**ASSIGNMENT:**
Nothing but the pictures should be dropped; repeat the rest of the data below exactly.
─── INFORMATION SUPPLIED ───
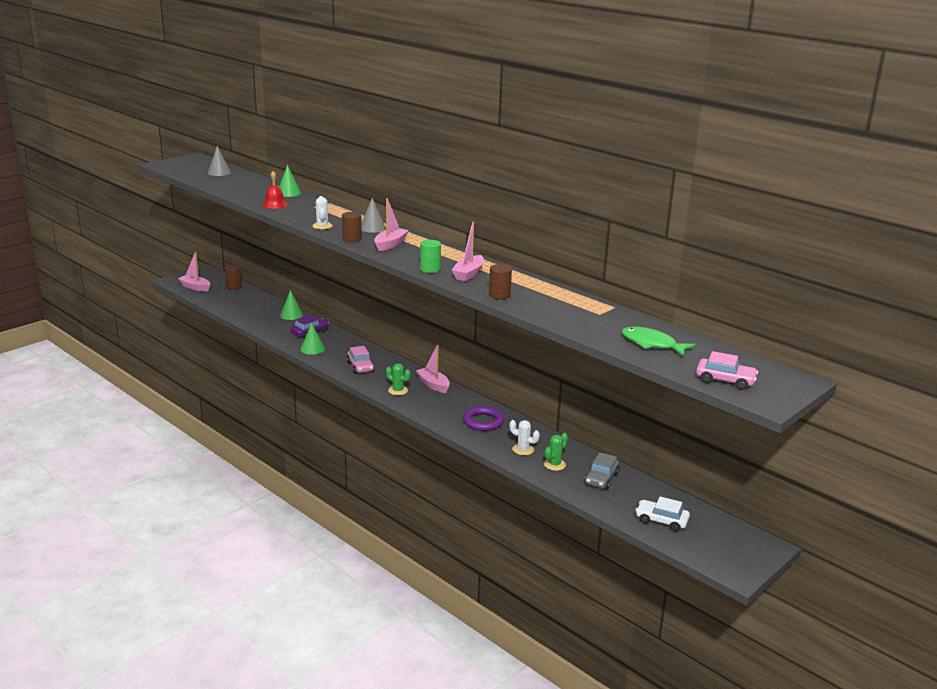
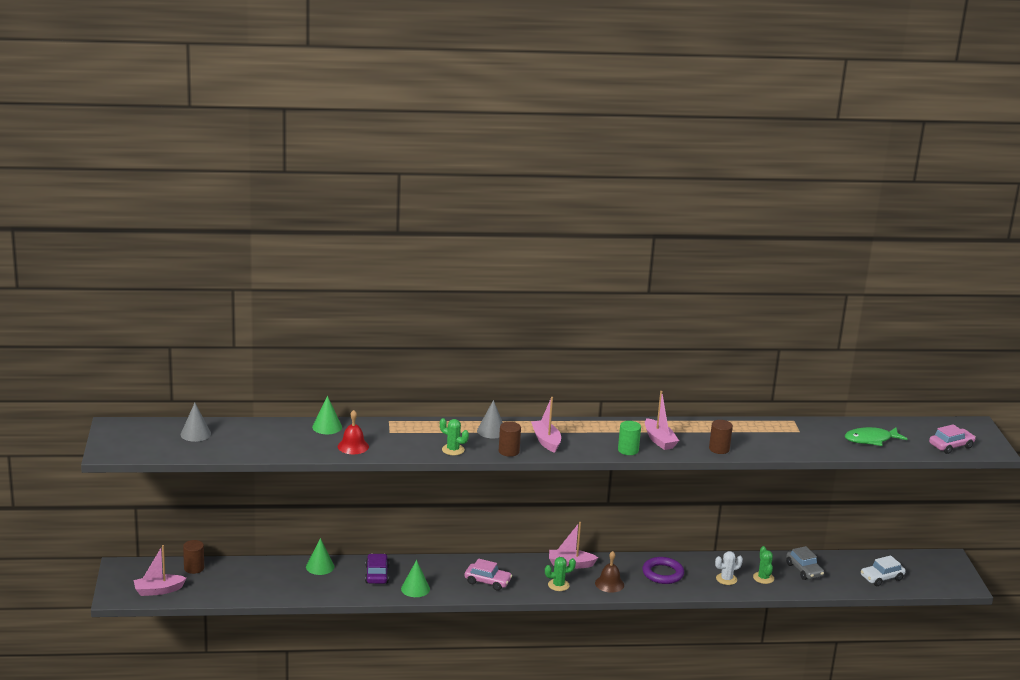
camera: 50 degrees left, 0 degrees up
(322, 226) = (453, 450): white cactus -> green cactus
(432, 407) = (609, 584): none -> brown bell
───
**ANSWER SECTION:**
camera: 50 degrees left, 0 degrees up
(322, 226) = (453, 450): white cactus -> green cactus
(432, 407) = (609, 584): none -> brown bell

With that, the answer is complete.